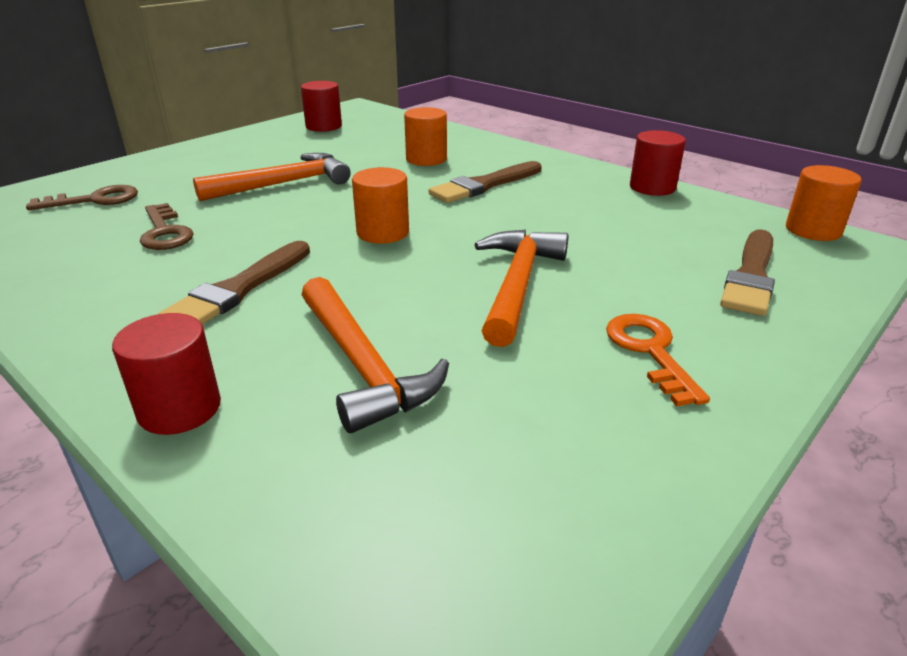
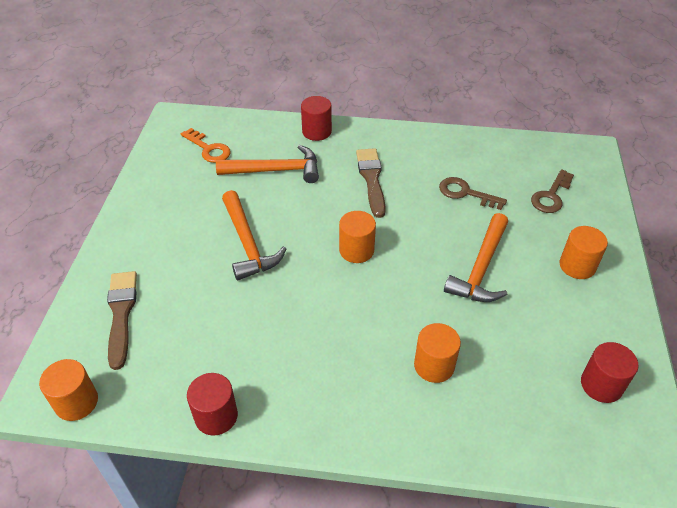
camera: 145 degrees right, 15 degrees up
(203, 162) = (577, 266): none -> orange cylinder
(362, 365) = (275, 170): orange hammer -> orange hammer turned 150 degrees clockwise
(484, 185) = (349, 344): brown brush -> none
(650, 351) = (164, 229): orange key -> orange key (208, 149)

········

(Work item) What's needed is an exact copy of every entry, free of pictures.

(Result below)
camera: 145 degrees right, 15 degrees up
(203, 162) = (577, 266): none -> orange cylinder
(362, 365) = (275, 170): orange hammer -> orange hammer turned 150 degrees clockwise
(484, 185) = (349, 344): brown brush -> none
(650, 351) = (164, 229): orange key -> orange key (208, 149)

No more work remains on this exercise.